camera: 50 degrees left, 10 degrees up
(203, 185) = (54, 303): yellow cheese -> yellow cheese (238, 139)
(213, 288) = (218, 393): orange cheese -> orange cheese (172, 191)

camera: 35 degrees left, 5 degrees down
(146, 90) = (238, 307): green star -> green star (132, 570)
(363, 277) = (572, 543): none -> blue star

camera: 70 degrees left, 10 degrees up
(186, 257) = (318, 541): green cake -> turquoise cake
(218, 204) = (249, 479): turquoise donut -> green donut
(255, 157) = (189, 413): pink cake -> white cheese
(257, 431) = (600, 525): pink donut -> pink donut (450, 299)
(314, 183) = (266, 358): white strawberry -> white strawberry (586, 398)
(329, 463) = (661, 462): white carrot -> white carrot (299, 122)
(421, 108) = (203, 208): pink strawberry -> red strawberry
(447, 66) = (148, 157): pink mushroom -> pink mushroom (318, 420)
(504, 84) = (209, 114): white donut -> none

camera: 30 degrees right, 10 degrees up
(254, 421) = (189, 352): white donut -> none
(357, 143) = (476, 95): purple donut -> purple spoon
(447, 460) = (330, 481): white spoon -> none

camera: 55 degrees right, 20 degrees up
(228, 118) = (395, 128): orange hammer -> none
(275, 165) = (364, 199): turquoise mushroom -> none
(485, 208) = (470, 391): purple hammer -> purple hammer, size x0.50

----------------------------------------

• _Your assignment_
With "camera" as the string to find, copy every line of the records that holds it.

• _Task answer_
camera: 50 degrees left, 10 degrees up
camera: 35 degrees left, 5 degrees down
camera: 70 degrees left, 10 degrees up
camera: 30 degrees right, 10 degrees up
camera: 55 degrees right, 20 degrees up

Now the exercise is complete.